** Opening Excerpted records block **

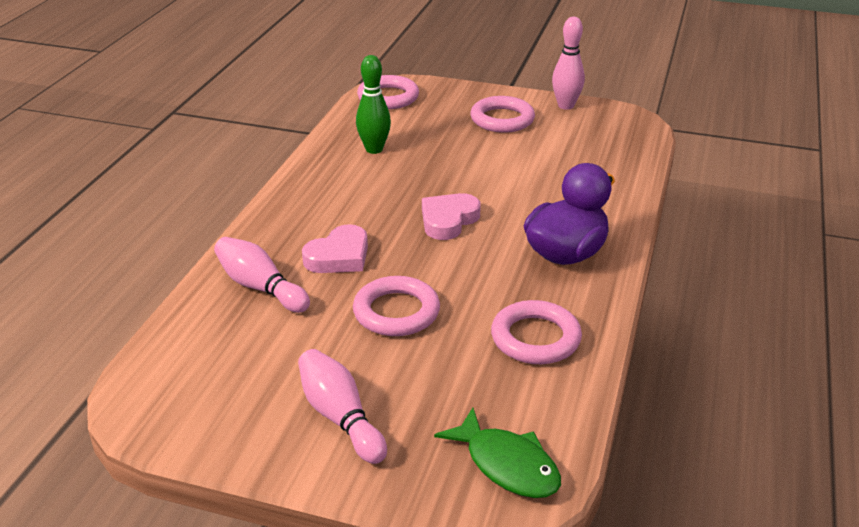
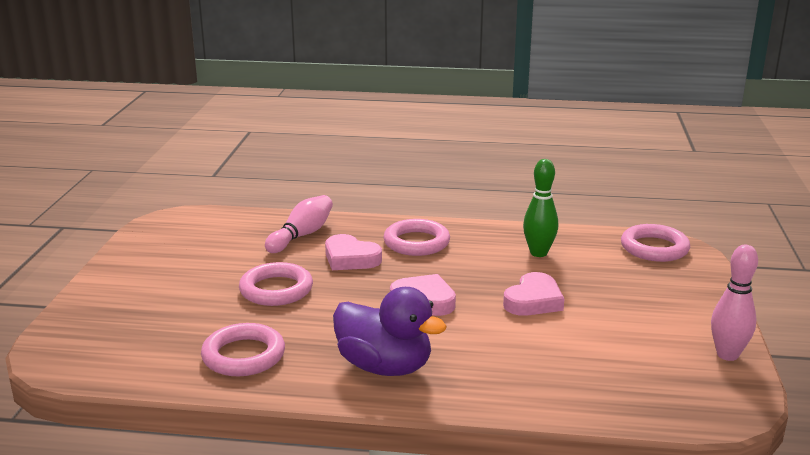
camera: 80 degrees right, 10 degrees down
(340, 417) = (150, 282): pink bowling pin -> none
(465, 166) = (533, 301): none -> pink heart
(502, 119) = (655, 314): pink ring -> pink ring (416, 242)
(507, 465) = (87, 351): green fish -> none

** Closing Excerpted records block **
** Opening Excerpted records block **

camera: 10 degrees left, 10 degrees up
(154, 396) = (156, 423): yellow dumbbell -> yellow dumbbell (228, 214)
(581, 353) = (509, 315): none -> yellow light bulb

** Closing Excerpted records block **
** Opening Excerpted records block **

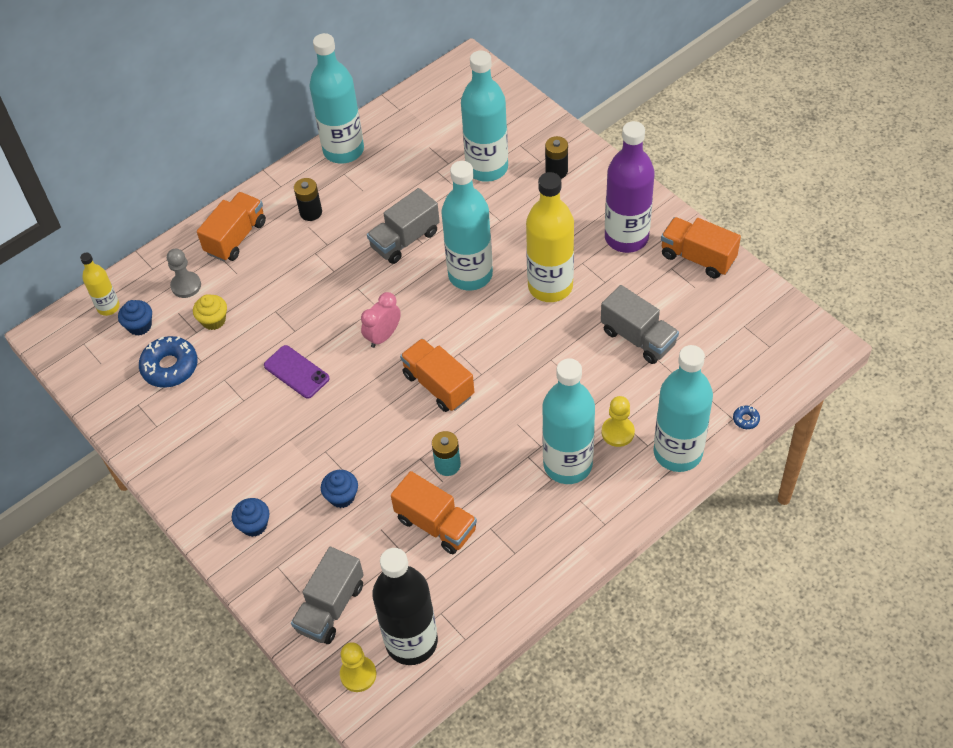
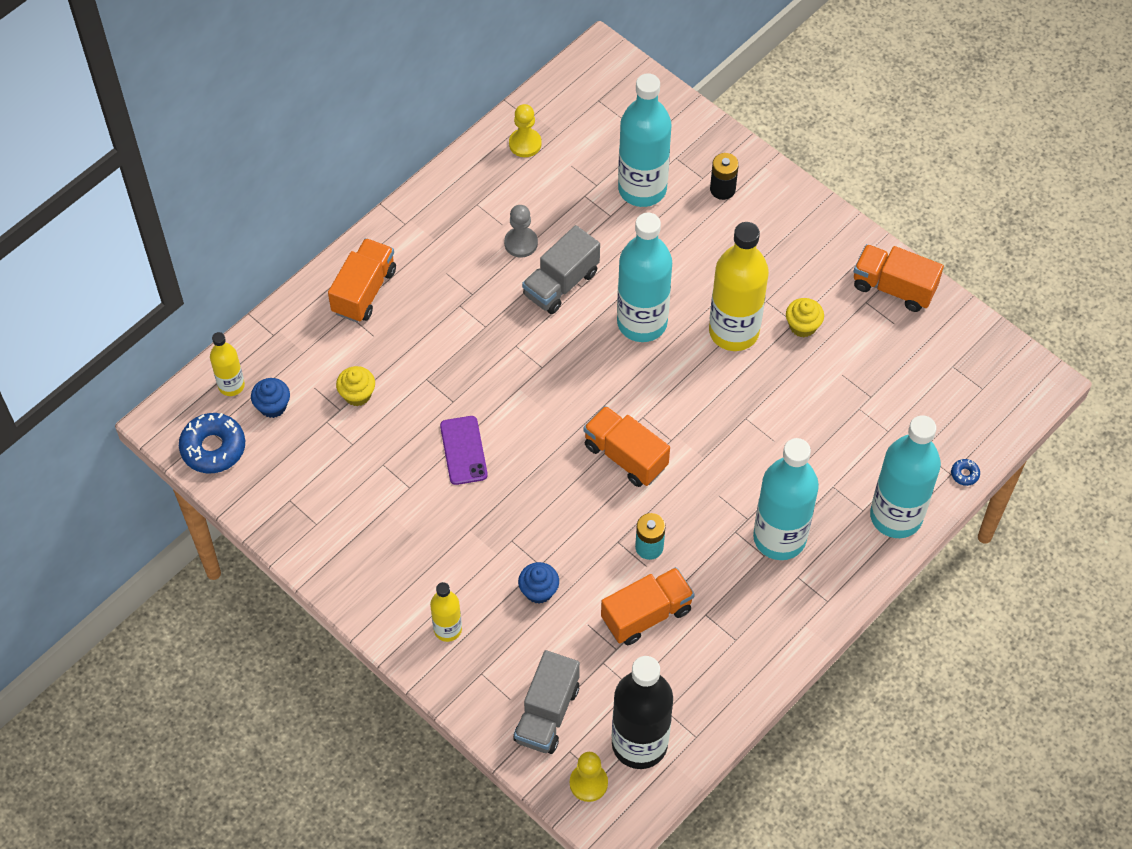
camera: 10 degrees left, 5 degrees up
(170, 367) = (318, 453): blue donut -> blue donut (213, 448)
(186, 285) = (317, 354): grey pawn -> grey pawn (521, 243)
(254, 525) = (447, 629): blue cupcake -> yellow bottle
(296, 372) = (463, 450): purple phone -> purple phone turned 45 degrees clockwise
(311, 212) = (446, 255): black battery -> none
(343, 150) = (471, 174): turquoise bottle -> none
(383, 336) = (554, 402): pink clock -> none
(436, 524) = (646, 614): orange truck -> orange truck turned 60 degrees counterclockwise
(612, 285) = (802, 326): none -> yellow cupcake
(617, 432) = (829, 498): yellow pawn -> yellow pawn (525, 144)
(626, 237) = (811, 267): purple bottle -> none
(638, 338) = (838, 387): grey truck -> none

** Closing Excerpted records block **

▶ Directions:
Output exactly the lines of the material above from the one containing "camera: 10 degrees left, 10 degrees up" up to and including the one containing "(581, 353) = (509, 315): none".

▶ Result of the exercise:
camera: 10 degrees left, 10 degrees up
(154, 396) = (156, 423): yellow dumbbell -> yellow dumbbell (228, 214)
(581, 353) = (509, 315): none -> yellow light bulb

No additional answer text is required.